> Data for this exercise
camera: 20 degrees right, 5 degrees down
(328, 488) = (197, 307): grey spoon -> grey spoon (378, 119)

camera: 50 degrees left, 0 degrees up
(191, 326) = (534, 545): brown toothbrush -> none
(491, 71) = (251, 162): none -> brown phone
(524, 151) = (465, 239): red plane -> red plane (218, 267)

==

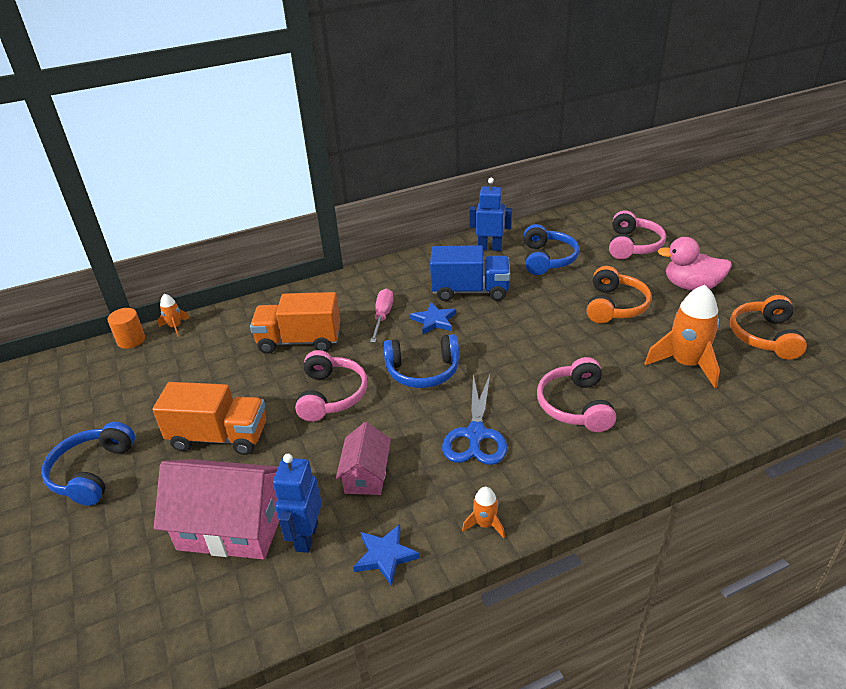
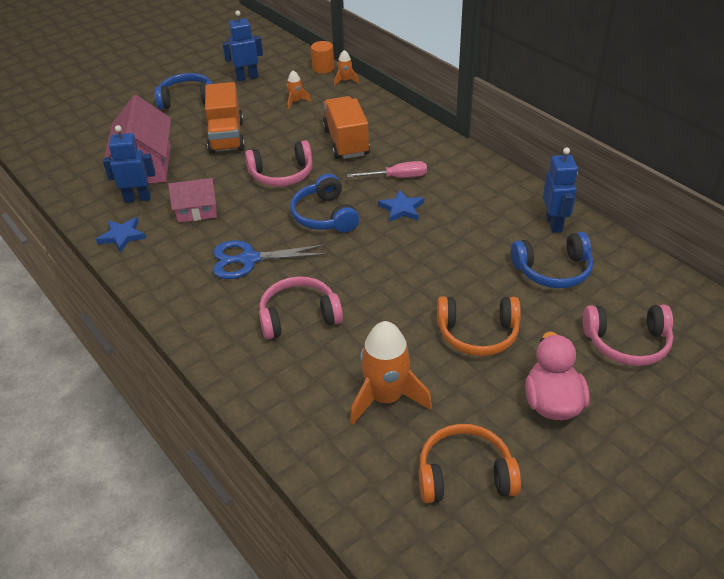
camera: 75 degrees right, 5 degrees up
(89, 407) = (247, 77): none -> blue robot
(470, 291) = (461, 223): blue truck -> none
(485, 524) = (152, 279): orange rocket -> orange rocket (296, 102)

> Problem to solve
Look through the entries above and report each line where the string "brown" occurs.

> Completed task
(191, 326) = (534, 545): brown toothbrush -> none
(491, 71) = (251, 162): none -> brown phone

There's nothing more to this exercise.